Work required:
Reproduce, without alteration, every line of the data; exclude the images.

[Records from a data source]
——————————

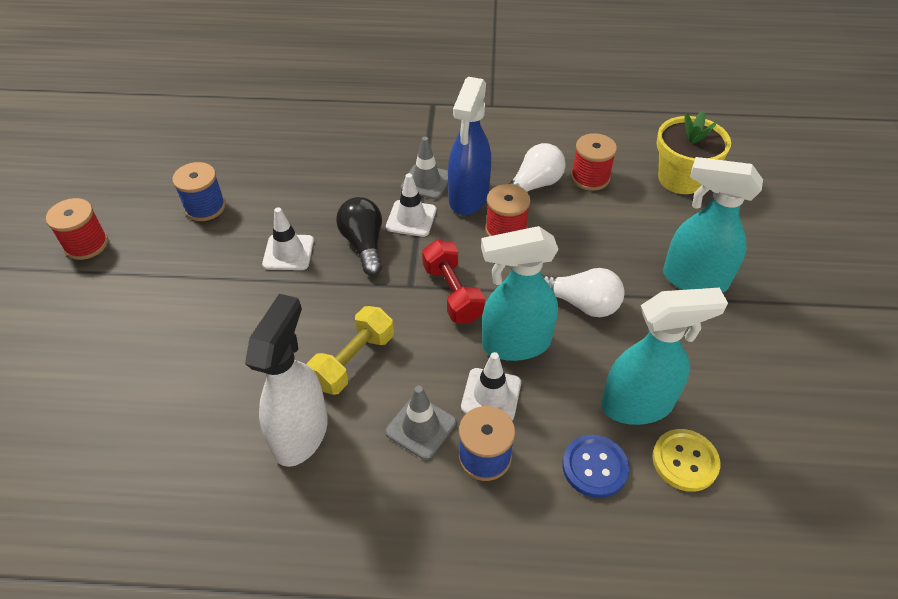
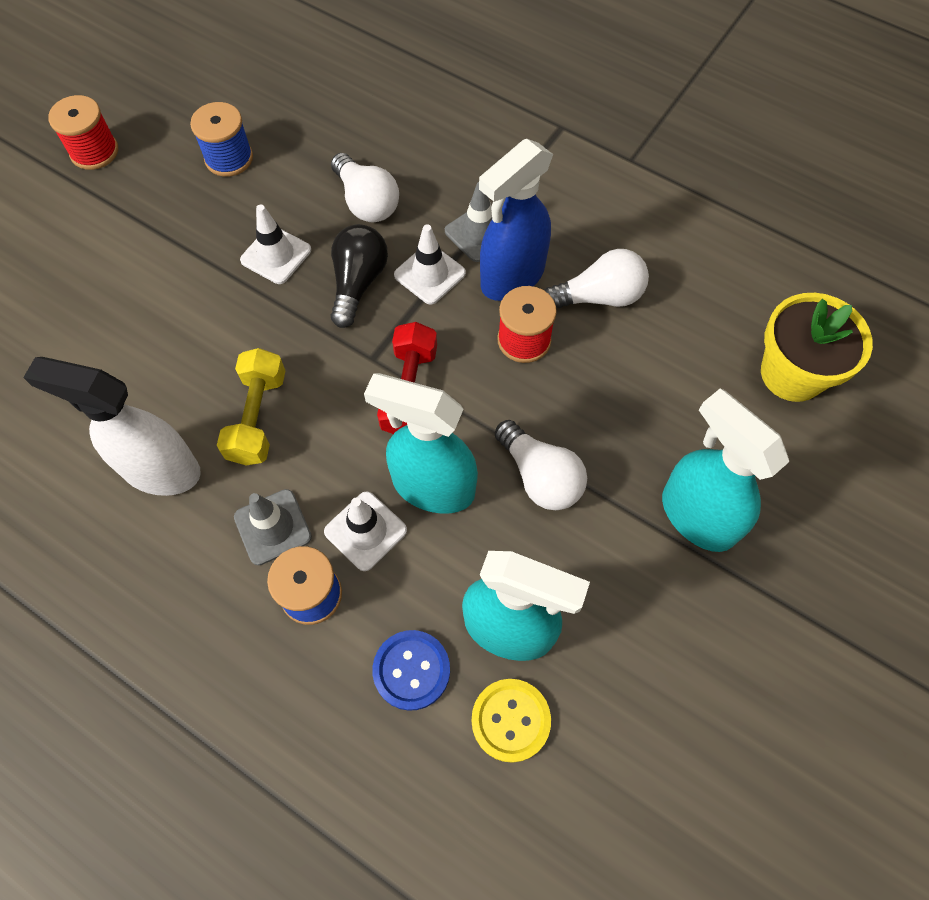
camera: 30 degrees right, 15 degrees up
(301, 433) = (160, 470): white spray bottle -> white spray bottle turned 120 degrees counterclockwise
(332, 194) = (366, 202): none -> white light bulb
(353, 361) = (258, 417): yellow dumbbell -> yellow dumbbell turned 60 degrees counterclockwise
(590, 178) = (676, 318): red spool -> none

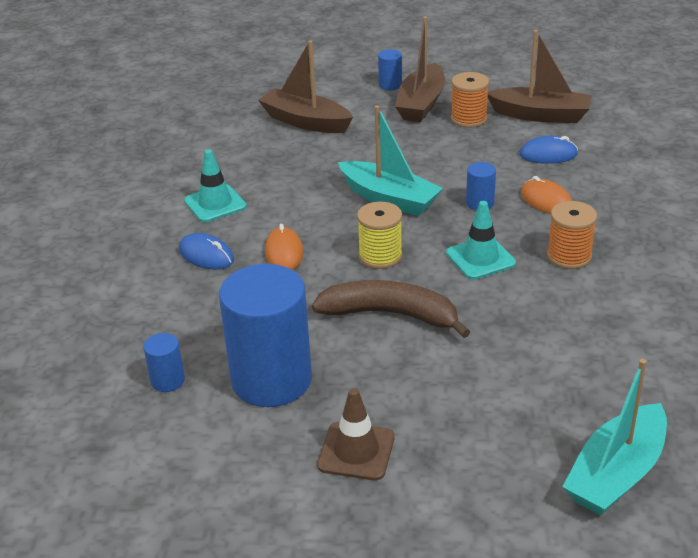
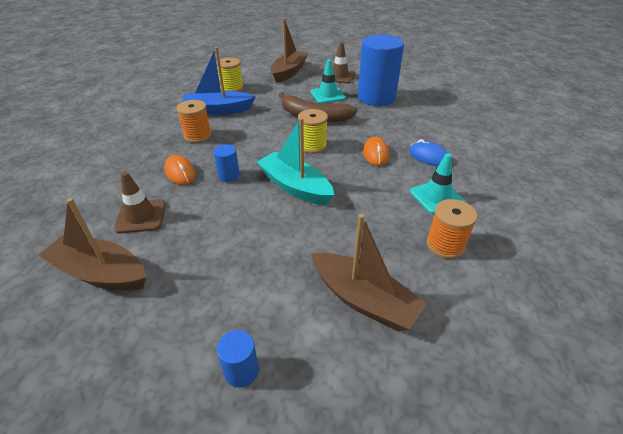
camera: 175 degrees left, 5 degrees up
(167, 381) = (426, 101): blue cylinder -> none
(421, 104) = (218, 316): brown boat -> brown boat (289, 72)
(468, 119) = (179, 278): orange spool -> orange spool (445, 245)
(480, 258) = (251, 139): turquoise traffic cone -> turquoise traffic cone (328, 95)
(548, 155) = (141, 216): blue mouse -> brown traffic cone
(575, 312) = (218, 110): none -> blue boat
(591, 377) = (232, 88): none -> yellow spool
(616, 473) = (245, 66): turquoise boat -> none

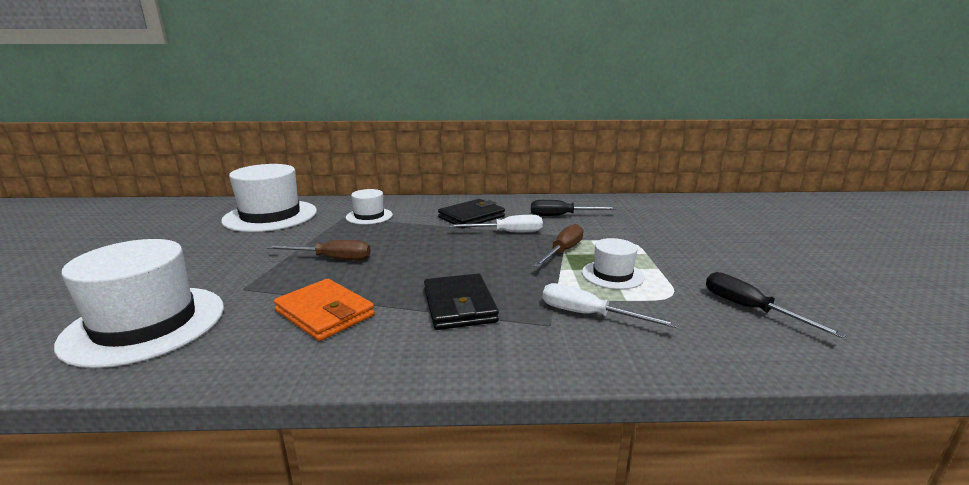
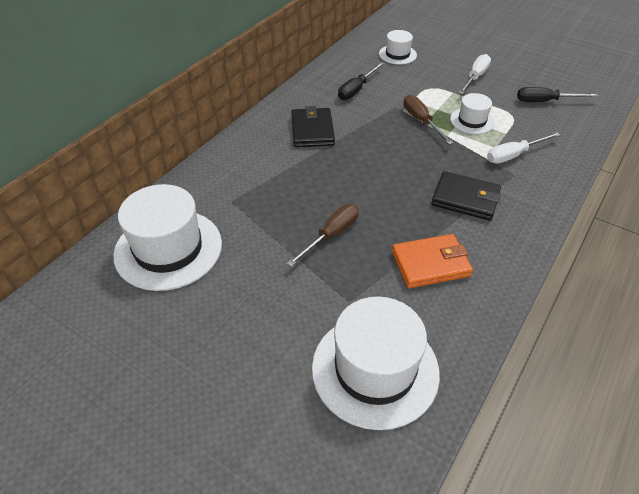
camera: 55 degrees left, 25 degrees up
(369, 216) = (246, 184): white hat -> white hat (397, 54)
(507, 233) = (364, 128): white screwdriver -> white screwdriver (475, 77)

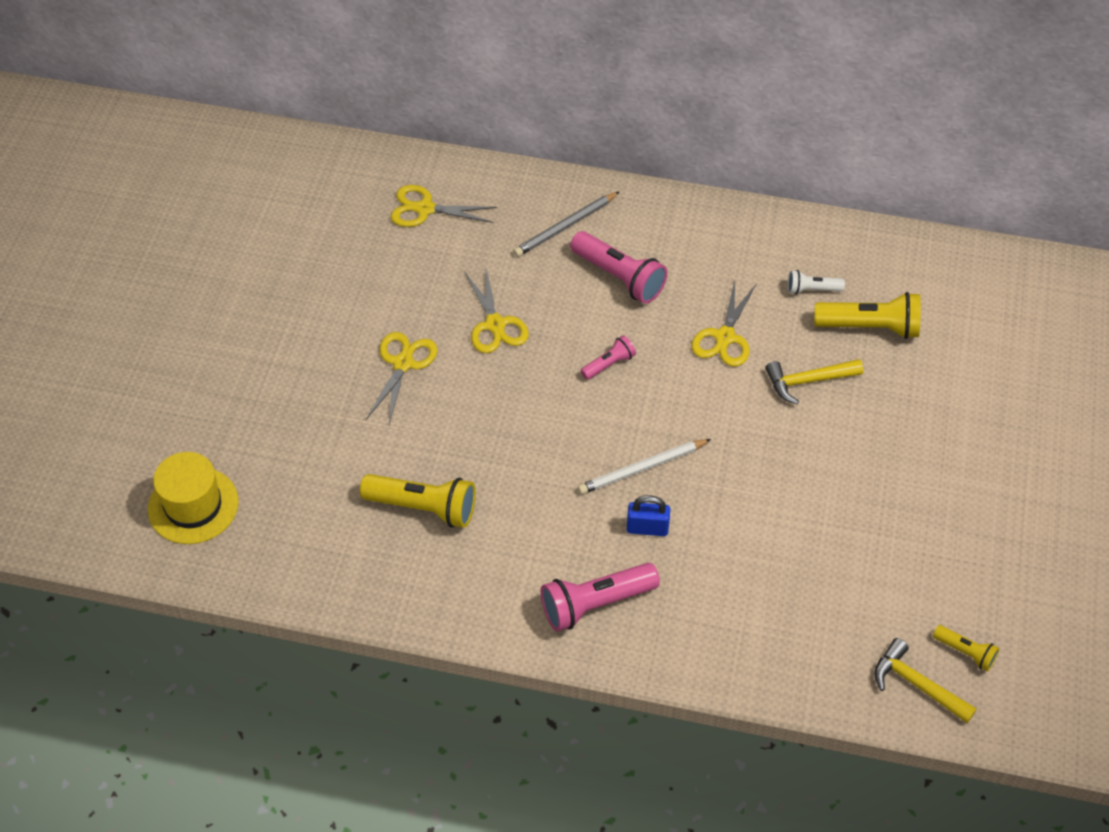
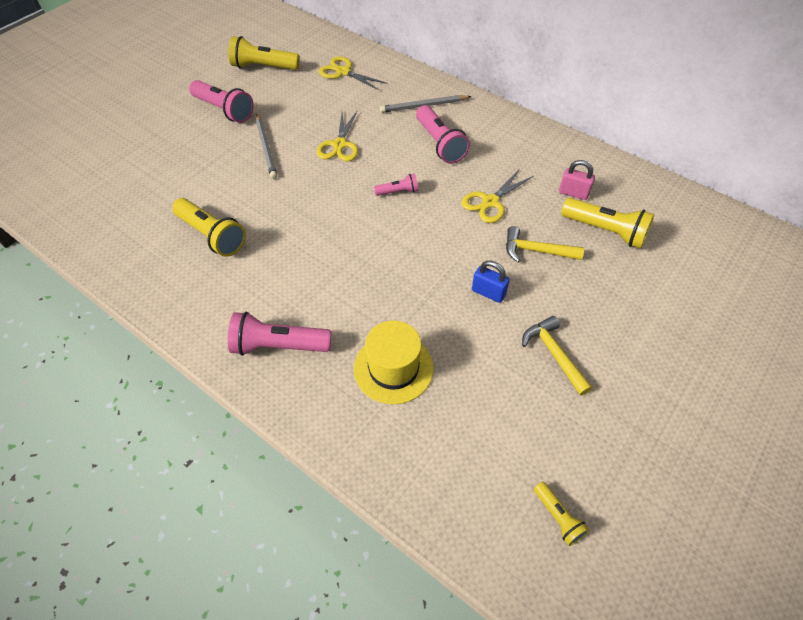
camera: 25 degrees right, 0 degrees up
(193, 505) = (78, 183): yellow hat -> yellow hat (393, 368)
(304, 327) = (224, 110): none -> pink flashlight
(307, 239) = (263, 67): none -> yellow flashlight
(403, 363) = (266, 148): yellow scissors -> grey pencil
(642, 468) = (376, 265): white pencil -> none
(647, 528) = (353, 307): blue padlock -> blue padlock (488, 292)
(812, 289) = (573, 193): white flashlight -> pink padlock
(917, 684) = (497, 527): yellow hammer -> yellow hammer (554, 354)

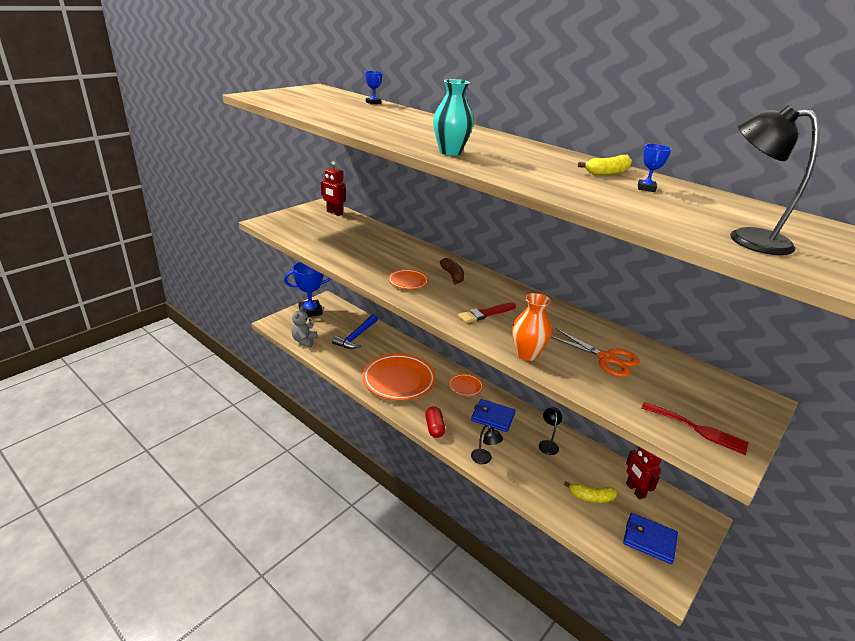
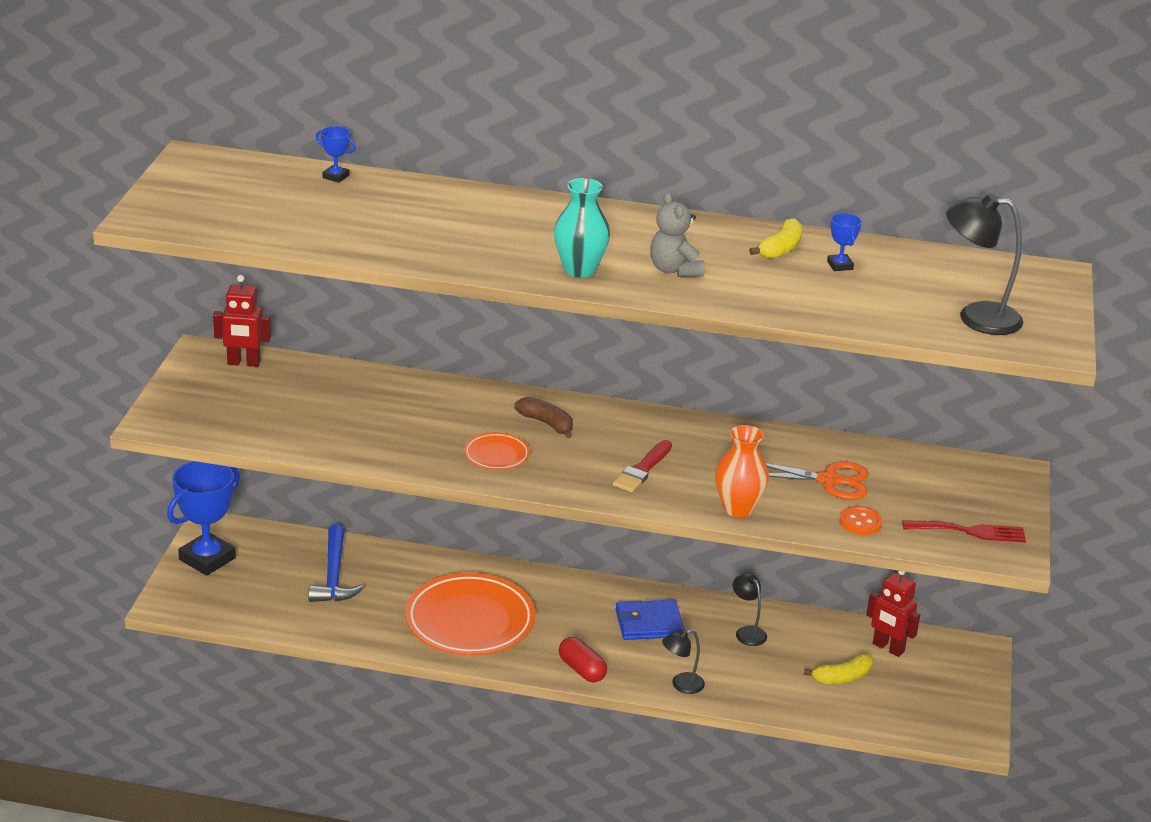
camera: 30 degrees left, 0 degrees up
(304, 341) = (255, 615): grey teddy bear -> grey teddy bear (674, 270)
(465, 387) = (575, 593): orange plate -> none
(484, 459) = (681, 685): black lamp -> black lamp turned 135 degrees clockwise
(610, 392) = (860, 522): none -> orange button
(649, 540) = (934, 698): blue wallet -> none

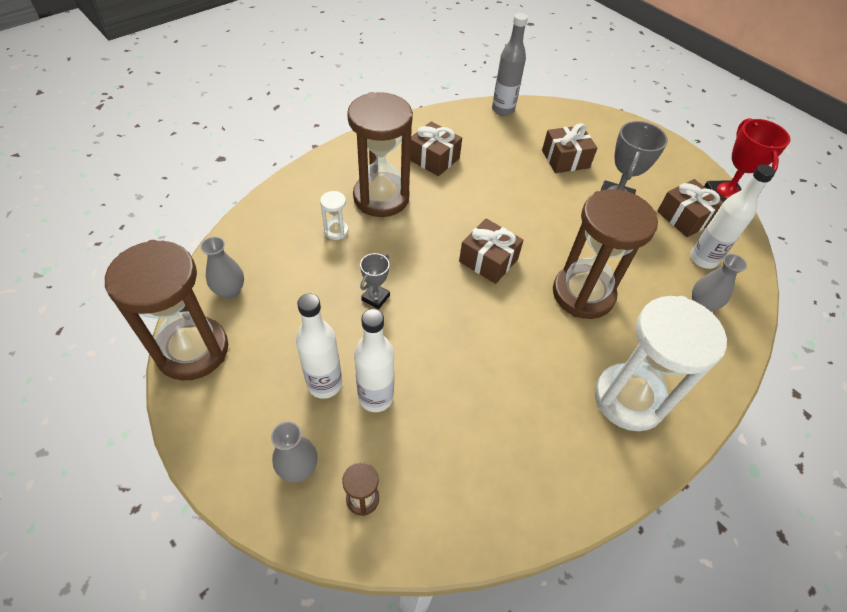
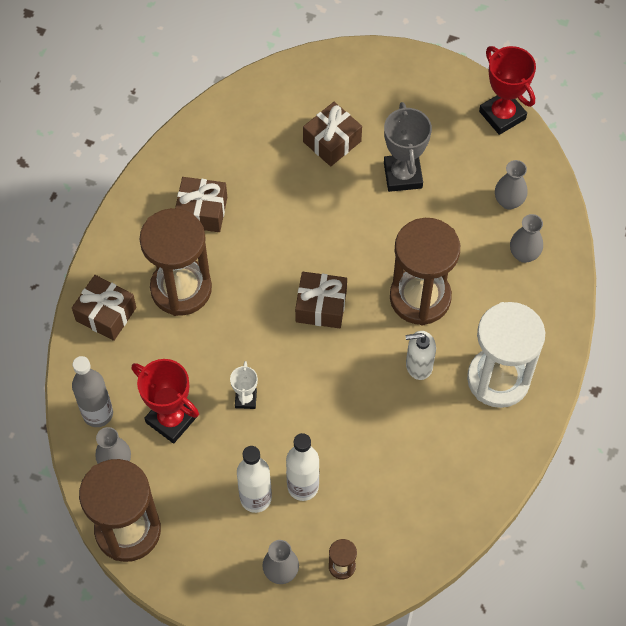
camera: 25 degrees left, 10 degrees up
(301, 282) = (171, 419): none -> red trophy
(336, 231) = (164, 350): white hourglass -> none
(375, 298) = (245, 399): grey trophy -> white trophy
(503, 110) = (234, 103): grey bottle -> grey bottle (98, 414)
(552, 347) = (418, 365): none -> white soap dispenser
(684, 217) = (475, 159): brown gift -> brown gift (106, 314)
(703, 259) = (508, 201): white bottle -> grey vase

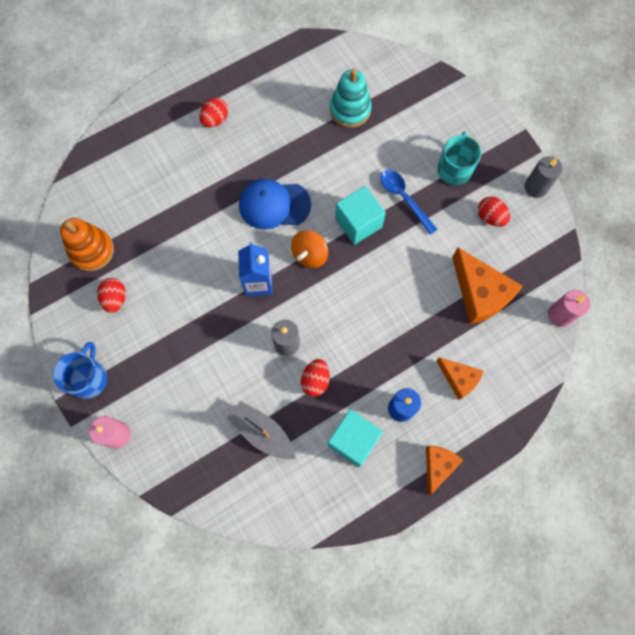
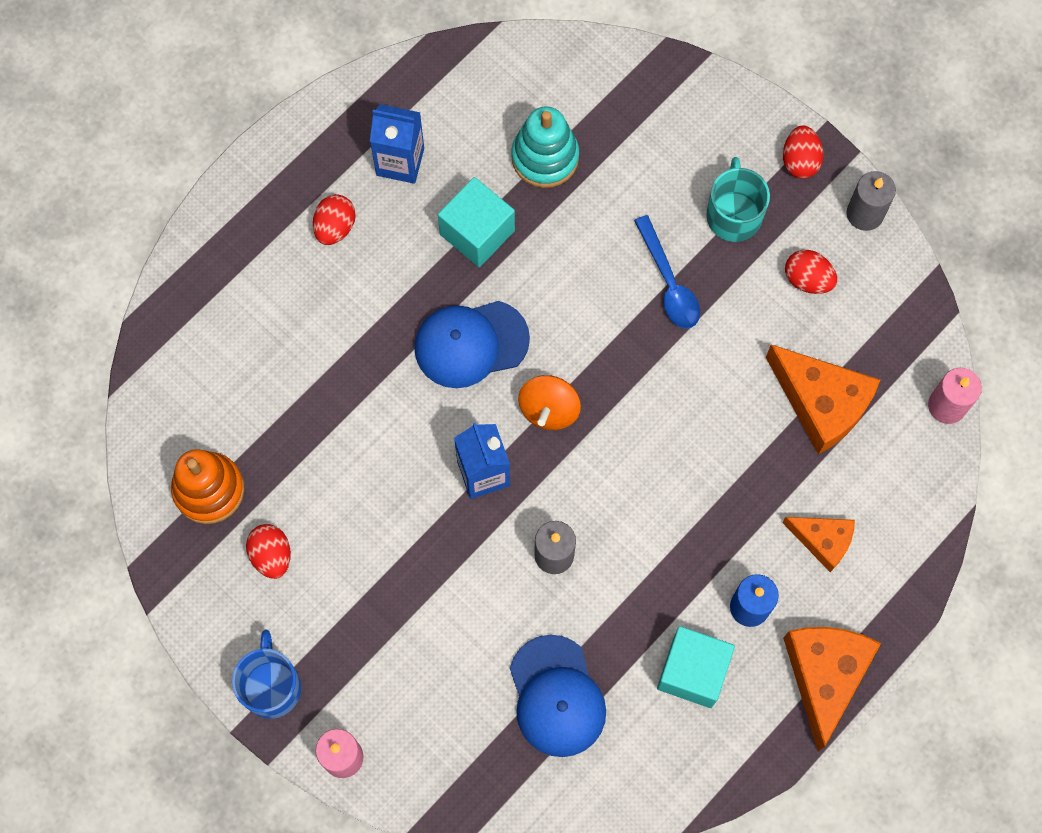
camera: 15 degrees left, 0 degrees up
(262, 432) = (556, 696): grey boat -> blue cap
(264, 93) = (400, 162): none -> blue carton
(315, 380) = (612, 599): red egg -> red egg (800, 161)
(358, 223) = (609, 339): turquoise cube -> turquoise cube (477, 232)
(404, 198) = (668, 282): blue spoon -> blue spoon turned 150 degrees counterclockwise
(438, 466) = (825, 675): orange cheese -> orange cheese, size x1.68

——————————

Task response:
camera: 30 degrees right, 15 degrees up
(301, 433) = (160, 470): white spray bottle -> white spray bottle turned 120 degrees counterclockwise
(332, 194) = (366, 202): none -> white light bulb
(353, 361) = (258, 417): yellow dumbbell -> yellow dumbbell turned 60 degrees counterclockwise
(590, 178) = (676, 318): red spool -> none

camera: 175 degrees left, 5 degrees up
(167, 381) = (426, 101): blue cylinder -> none
(421, 104) = (218, 316): brown boat -> brown boat (289, 72)
(468, 119) = (179, 278): orange spool -> orange spool (445, 245)
(480, 258) = (251, 139): turquoise traffic cone -> turquoise traffic cone (328, 95)
(548, 155) = (141, 216): blue mouse -> brown traffic cone
(575, 312) = (218, 110): none -> blue boat
(591, 377) = (232, 88): none -> yellow spool
(616, 473) = (245, 66): turquoise boat -> none

camera: 55 degrees left, 25 degrees up
(369, 216) = (246, 184): white hat -> white hat (397, 54)
(507, 233) = (364, 128): white screwdriver -> white screwdriver (475, 77)

camera: 25 degrees right, 0 degrees up
(193, 505) = (78, 183): yellow hat -> yellow hat (393, 368)
(304, 327) = (224, 110): none -> pink flashlight
(307, 239) = (263, 67): none -> yellow flashlight
(403, 363) = (266, 148): yellow scissors -> grey pencil
(642, 468) = (376, 265): white pencil -> none
(647, 528) = (353, 307): blue padlock -> blue padlock (488, 292)
(812, 289) = (573, 193): white flashlight -> pink padlock
(917, 684) = (497, 527): yellow hammer -> yellow hammer (554, 354)

camera: 30 degrees left, 0 degrees up
(304, 341) = (255, 615): grey teddy bear -> grey teddy bear (674, 270)
(465, 387) = (575, 593): orange plate -> none
(484, 459) = (681, 685): black lamp -> black lamp turned 135 degrees clockwise
(610, 392) = (860, 522): none -> orange button
(649, 540) = (934, 698): blue wallet -> none

camera: 25 degrees left, 10 degrees up
(301, 282) = (171, 419): none -> red trophy
(336, 231) = (164, 350): white hourglass -> none
(375, 298) = (245, 399): grey trophy -> white trophy
(503, 110) = (234, 103): grey bottle -> grey bottle (98, 414)
(552, 347) = (418, 365): none -> white soap dispenser
(684, 217) = (475, 159): brown gift -> brown gift (106, 314)
(703, 259) = (508, 201): white bottle -> grey vase

camera: 15 degrees left, 0 degrees up
(262, 432) = (556, 696): grey boat -> blue cap
(264, 93) = (400, 162): none -> blue carton
(315, 380) = (612, 599): red egg -> red egg (800, 161)
(358, 223) = (609, 339): turquoise cube -> turquoise cube (477, 232)
(404, 198) = (668, 282): blue spoon -> blue spoon turned 150 degrees counterclockwise
(438, 466) = (825, 675): orange cheese -> orange cheese, size x1.68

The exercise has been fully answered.